In the entries below, how many lines include "none"? Reply with the number and nothing more.

### Recorded data
.....
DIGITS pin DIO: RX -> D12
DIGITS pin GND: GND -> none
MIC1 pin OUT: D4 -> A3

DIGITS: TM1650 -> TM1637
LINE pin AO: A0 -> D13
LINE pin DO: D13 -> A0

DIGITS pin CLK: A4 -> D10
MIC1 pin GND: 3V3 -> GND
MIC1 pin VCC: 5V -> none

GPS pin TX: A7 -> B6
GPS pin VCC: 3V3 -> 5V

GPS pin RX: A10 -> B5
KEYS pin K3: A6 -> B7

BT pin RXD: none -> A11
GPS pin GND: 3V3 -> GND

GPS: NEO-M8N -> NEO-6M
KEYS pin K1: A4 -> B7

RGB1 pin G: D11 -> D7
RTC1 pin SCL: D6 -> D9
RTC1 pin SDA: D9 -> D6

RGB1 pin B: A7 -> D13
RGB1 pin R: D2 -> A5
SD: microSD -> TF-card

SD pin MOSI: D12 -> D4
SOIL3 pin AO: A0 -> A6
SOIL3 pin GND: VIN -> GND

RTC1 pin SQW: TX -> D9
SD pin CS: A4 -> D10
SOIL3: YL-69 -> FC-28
.....
### Reply
3